**EXERCISE**
Please set down each of the lines below once more, exactly, omitting all pictures.

**THE DATA**
------------------------------

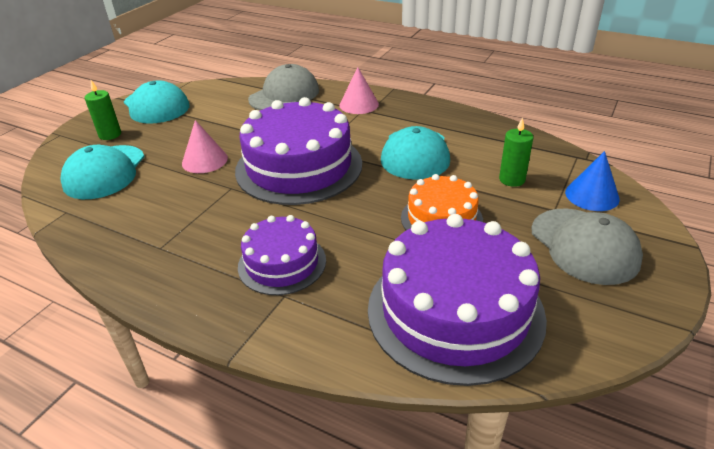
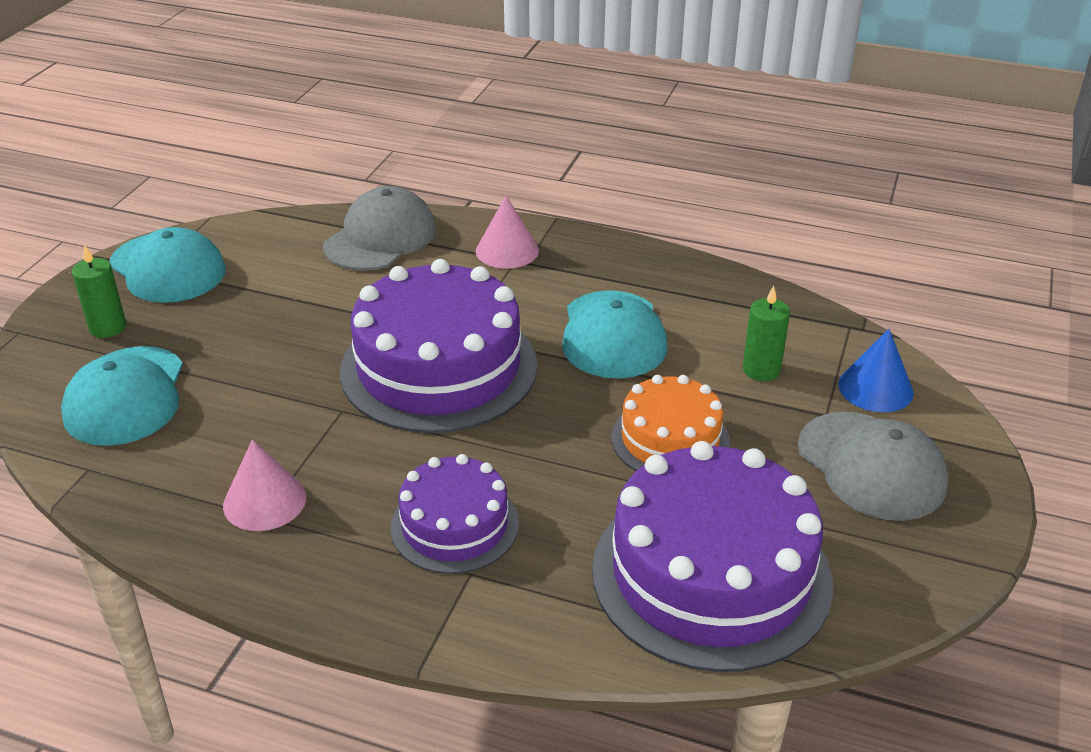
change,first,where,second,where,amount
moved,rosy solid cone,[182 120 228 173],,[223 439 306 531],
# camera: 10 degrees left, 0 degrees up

------------------------------

**ANSWER SPACE**
change,first,where,second,where,amount
moved,rosy solid cone,[182 120 228 173],,[223 439 306 531],
# camera: 10 degrees left, 0 degrees up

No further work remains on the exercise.